(Collected data entries)
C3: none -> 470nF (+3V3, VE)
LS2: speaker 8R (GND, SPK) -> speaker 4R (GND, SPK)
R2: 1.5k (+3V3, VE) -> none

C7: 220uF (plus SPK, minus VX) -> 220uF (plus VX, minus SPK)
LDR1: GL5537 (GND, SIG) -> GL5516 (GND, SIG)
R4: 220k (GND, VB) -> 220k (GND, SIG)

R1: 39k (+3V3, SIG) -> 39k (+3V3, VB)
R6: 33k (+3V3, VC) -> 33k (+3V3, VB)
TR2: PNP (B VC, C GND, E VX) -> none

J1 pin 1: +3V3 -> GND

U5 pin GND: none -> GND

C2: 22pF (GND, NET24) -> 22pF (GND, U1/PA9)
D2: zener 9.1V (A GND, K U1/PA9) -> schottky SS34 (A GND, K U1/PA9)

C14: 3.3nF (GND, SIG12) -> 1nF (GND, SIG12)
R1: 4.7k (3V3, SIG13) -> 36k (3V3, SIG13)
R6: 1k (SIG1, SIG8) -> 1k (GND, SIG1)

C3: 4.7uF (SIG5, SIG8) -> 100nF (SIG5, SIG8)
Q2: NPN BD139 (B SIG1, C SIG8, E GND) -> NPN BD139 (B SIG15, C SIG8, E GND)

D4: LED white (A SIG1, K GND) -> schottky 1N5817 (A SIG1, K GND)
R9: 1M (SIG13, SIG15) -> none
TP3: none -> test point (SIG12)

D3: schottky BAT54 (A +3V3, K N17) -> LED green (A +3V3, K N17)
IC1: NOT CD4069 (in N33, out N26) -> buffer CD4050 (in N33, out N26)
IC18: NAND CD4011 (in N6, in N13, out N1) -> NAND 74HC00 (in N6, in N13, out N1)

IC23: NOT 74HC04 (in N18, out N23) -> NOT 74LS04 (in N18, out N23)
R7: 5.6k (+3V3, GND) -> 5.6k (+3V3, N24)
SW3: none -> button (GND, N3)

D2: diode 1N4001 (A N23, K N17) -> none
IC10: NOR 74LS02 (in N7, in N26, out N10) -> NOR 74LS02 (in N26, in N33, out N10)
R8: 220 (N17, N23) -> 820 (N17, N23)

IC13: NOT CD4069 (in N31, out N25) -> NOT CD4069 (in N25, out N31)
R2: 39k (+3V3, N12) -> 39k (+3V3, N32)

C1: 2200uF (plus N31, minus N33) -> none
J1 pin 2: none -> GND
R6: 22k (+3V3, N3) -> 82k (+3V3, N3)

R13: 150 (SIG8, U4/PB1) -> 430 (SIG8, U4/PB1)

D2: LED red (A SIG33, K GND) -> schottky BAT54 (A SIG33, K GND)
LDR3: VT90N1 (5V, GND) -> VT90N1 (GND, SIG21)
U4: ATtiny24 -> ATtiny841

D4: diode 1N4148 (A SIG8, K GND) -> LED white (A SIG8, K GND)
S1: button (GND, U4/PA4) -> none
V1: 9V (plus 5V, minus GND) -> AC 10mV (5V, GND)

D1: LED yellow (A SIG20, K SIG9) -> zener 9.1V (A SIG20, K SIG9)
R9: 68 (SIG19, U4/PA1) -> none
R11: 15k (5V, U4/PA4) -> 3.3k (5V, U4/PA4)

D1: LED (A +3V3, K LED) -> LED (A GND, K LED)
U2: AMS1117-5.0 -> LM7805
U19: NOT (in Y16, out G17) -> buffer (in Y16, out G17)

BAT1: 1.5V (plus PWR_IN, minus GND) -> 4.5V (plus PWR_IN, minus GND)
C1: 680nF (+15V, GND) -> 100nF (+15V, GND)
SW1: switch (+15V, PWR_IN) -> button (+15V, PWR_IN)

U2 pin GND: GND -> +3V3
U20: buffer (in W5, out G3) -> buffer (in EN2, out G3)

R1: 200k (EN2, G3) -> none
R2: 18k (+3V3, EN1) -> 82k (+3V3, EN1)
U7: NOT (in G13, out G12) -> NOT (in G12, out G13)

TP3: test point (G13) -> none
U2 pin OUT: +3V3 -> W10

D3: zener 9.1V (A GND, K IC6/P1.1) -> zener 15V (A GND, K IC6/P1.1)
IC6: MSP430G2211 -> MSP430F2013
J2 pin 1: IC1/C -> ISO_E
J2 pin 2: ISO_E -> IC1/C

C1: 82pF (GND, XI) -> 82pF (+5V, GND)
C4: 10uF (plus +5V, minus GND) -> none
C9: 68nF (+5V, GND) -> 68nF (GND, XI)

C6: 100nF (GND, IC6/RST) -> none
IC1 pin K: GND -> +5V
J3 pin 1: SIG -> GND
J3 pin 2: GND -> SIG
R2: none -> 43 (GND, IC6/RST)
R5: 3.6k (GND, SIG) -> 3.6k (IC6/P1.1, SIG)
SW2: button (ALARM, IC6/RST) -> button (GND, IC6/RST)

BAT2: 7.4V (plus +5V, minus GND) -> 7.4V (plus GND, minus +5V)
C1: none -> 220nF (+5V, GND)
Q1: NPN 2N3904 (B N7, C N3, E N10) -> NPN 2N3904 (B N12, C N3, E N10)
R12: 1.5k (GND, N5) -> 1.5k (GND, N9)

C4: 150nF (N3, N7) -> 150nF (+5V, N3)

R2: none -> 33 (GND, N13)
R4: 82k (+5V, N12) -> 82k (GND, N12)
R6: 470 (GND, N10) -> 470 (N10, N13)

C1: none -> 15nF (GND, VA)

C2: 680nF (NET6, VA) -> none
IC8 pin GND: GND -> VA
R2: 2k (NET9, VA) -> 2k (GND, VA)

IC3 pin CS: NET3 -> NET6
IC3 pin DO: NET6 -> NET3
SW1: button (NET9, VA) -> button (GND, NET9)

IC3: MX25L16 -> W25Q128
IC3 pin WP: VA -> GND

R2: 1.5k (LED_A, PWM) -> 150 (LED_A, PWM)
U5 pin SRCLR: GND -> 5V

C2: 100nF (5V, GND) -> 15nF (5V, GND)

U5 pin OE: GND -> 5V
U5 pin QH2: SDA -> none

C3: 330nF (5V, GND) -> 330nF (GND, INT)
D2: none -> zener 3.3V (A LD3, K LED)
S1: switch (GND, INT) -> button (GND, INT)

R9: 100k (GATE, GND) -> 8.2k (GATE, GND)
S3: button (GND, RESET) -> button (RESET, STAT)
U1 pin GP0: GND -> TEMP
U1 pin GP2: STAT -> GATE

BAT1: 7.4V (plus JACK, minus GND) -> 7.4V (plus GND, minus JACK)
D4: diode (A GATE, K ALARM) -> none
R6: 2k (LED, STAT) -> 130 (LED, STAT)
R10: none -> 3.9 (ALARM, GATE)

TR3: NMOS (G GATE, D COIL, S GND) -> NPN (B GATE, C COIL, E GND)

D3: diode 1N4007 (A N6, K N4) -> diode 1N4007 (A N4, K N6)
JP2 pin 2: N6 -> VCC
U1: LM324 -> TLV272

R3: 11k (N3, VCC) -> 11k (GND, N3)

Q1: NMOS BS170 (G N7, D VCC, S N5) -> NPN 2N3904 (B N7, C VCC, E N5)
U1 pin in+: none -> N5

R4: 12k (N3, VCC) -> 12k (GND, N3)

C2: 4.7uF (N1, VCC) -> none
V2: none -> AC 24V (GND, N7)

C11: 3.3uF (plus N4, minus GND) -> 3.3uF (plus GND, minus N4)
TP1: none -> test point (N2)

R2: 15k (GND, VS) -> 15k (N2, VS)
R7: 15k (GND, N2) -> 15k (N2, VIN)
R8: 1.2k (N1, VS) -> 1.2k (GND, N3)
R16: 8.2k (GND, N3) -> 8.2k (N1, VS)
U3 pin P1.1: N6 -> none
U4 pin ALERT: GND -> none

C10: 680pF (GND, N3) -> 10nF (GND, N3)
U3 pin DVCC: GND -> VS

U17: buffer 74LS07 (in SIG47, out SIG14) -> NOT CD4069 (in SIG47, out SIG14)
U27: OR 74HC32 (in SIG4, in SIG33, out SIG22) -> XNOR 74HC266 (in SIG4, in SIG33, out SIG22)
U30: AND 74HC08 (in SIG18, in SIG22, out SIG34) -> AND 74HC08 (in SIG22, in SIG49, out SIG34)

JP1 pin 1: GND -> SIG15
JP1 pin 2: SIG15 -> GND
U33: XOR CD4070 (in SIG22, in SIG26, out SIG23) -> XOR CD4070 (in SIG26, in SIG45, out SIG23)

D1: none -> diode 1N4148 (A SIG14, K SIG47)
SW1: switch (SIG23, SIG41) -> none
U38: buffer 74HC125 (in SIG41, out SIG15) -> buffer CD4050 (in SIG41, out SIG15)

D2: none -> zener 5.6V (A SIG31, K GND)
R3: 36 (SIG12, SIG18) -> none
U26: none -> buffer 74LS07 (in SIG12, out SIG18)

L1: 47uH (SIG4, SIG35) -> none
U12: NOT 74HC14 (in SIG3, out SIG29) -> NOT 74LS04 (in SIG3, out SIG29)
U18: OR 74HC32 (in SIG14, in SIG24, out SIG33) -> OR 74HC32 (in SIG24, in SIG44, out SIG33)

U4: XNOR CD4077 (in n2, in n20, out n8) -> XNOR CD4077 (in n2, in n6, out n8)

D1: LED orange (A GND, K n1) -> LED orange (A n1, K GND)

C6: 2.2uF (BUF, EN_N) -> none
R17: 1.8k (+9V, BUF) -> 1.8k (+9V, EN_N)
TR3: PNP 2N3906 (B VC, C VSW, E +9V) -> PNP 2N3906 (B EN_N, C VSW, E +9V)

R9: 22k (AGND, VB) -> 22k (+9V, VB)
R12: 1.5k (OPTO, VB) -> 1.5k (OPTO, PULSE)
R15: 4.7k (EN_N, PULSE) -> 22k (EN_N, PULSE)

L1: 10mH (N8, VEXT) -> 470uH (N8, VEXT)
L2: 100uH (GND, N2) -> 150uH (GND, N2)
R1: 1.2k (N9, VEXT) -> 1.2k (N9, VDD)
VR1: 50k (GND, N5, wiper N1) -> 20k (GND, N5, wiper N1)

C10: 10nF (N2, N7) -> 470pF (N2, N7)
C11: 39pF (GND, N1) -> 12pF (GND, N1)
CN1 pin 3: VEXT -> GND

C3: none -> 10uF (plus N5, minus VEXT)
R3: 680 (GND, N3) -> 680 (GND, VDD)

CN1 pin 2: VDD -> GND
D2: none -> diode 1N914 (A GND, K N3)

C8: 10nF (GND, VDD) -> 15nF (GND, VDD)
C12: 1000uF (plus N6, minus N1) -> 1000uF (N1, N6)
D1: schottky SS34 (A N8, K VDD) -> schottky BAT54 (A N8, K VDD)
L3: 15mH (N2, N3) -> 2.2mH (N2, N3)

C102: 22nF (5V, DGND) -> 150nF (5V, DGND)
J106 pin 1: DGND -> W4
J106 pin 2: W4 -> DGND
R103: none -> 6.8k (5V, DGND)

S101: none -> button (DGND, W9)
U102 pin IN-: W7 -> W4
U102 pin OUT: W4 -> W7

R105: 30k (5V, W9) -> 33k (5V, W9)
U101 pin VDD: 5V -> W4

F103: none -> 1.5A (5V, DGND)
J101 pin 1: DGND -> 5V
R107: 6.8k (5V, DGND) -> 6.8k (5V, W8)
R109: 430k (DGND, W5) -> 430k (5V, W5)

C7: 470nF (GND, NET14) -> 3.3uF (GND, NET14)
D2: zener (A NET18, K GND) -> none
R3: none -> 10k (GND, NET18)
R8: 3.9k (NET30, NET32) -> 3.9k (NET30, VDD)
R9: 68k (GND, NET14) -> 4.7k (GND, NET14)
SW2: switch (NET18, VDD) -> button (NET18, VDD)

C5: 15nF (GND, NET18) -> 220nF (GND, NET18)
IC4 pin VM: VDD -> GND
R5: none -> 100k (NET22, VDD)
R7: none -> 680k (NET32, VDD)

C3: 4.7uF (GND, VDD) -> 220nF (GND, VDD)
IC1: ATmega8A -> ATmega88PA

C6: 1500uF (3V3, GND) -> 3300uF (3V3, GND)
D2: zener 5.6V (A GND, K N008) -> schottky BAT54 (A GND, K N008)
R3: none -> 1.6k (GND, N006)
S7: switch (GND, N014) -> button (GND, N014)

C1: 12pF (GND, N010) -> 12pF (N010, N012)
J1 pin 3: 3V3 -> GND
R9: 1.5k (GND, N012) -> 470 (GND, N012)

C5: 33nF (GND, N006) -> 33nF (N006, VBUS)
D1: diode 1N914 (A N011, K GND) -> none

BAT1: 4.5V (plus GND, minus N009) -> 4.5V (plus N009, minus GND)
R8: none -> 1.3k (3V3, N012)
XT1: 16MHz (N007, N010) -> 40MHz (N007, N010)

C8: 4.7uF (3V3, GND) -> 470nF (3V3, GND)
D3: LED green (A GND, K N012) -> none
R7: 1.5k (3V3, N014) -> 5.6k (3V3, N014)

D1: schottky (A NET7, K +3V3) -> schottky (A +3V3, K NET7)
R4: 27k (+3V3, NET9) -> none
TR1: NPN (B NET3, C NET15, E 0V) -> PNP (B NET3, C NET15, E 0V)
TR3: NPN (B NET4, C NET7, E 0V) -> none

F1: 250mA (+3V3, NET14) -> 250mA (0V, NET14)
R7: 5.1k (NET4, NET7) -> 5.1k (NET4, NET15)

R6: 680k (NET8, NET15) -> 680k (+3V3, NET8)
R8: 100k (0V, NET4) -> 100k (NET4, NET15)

### Instructions for the task
Write out exactly the lines from the line holding "R4: 27k (+3V3, NET9) -> none" through the last line of the data, and nothing besides those lines.

### Solution
R4: 27k (+3V3, NET9) -> none
TR1: NPN (B NET3, C NET15, E 0V) -> PNP (B NET3, C NET15, E 0V)
TR3: NPN (B NET4, C NET7, E 0V) -> none

F1: 250mA (+3V3, NET14) -> 250mA (0V, NET14)
R7: 5.1k (NET4, NET7) -> 5.1k (NET4, NET15)

R6: 680k (NET8, NET15) -> 680k (+3V3, NET8)
R8: 100k (0V, NET4) -> 100k (NET4, NET15)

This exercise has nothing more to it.